> Given data:
────
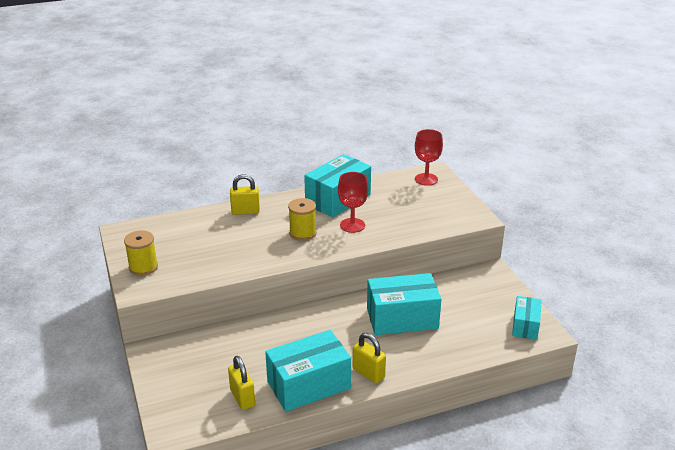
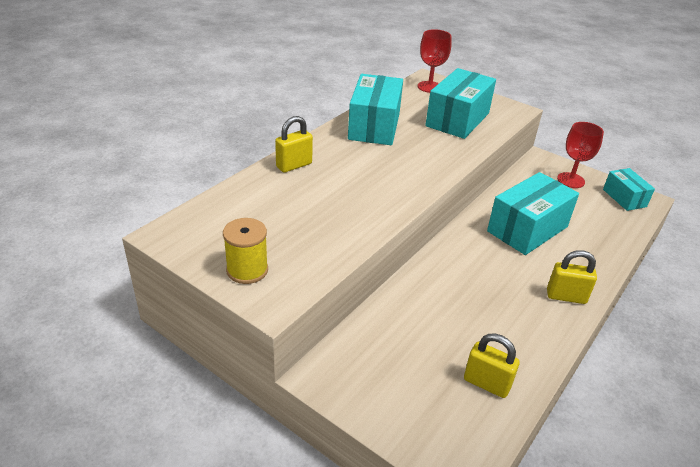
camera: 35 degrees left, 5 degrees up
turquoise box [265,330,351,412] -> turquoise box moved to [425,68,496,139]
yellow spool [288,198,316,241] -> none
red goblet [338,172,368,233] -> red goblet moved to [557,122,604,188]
────
Whenever a line in the listing above includes the word "moved", return that line.

turquoise box [265,330,351,412] -> turquoise box moved to [425,68,496,139]
red goblet [338,172,368,233] -> red goblet moved to [557,122,604,188]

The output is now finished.